#### The data
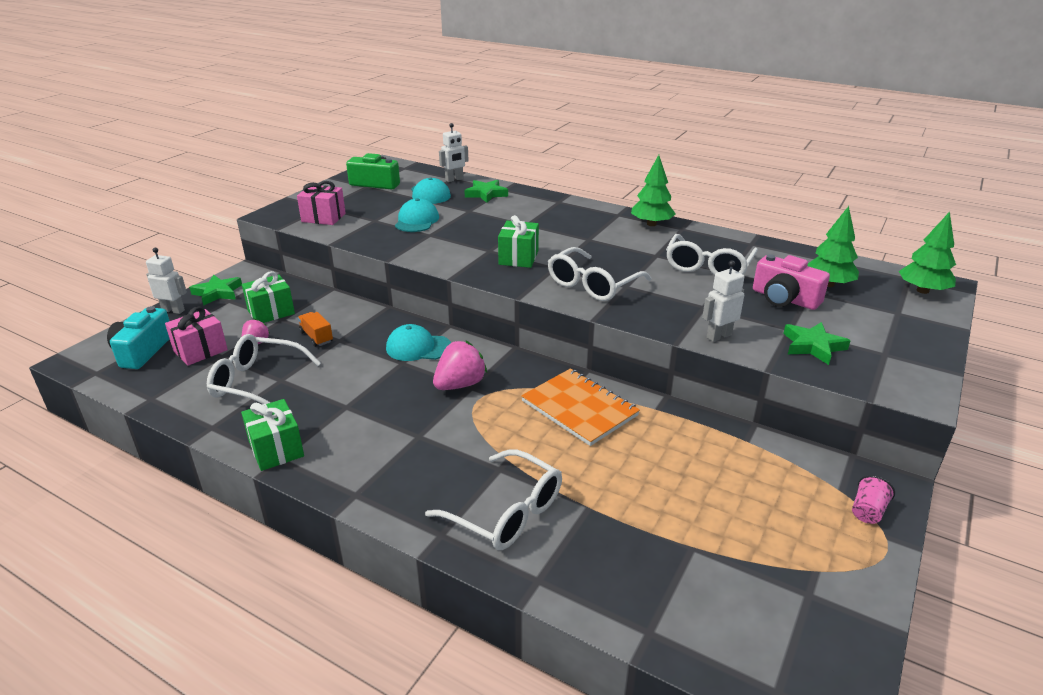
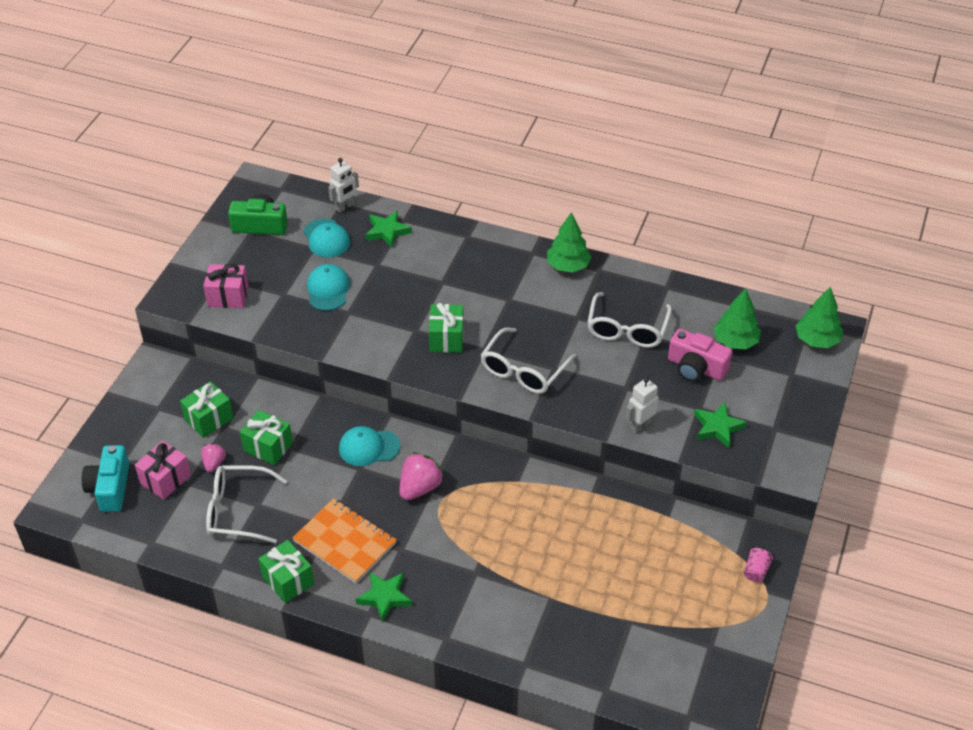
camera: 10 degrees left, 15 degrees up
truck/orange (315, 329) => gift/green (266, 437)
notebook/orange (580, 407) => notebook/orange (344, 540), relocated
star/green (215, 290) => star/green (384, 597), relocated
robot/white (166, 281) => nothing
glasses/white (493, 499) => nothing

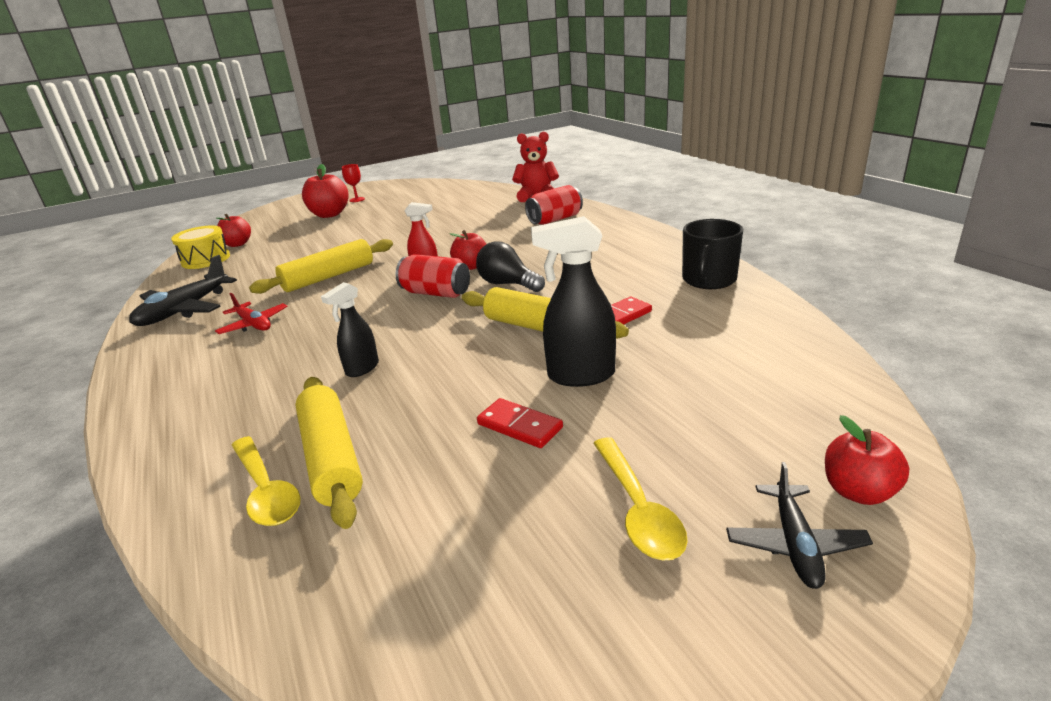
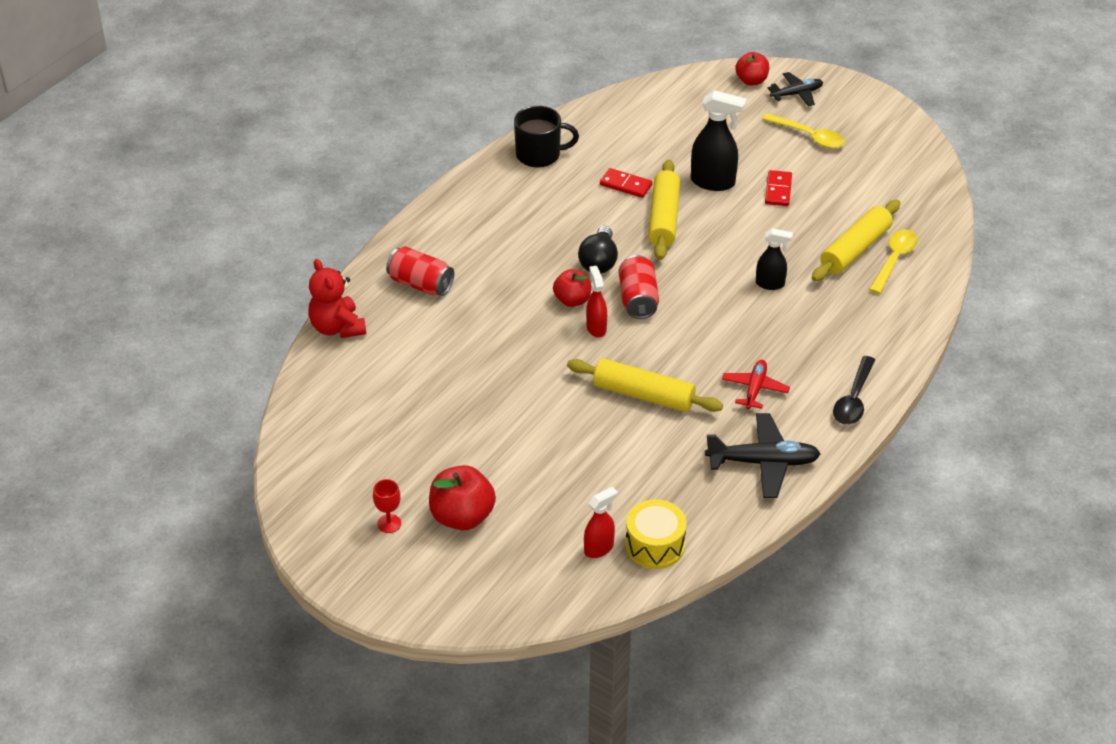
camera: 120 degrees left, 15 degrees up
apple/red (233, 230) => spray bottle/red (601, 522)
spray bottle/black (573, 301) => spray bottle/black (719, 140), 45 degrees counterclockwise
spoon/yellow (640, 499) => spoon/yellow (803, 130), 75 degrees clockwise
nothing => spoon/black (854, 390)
########
#### The data
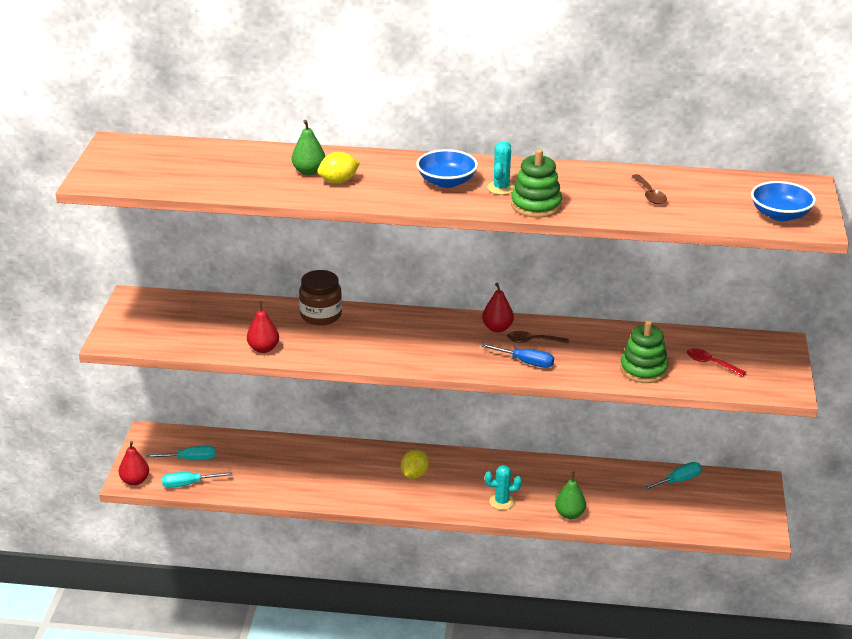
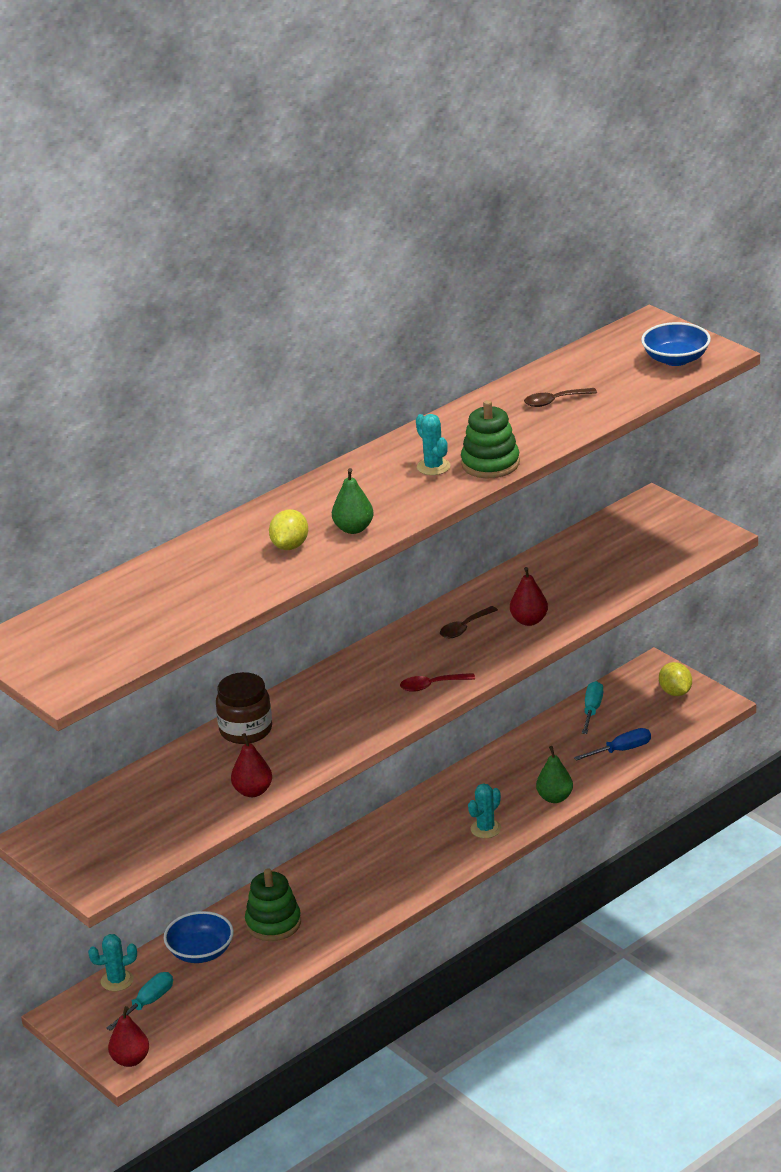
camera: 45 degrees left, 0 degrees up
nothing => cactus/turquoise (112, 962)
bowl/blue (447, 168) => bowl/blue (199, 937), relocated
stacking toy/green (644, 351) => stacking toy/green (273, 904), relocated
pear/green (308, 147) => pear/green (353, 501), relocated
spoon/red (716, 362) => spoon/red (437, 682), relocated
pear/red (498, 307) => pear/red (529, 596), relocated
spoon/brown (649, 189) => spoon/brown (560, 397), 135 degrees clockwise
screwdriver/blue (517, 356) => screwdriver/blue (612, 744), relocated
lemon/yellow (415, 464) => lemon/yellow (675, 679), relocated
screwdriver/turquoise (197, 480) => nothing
########
▶ [The task]: Return, word for word, the lines of the data above from the line with "camera: 10 degrees left, 15 degrees up" through the line with "robot/white (166, 281) => nothing", inclusive.

▶ [Written response]:
camera: 10 degrees left, 15 degrees up
truck/orange (315, 329) => gift/green (266, 437)
notebook/orange (580, 407) => notebook/orange (344, 540), relocated
star/green (215, 290) => star/green (384, 597), relocated
robot/white (166, 281) => nothing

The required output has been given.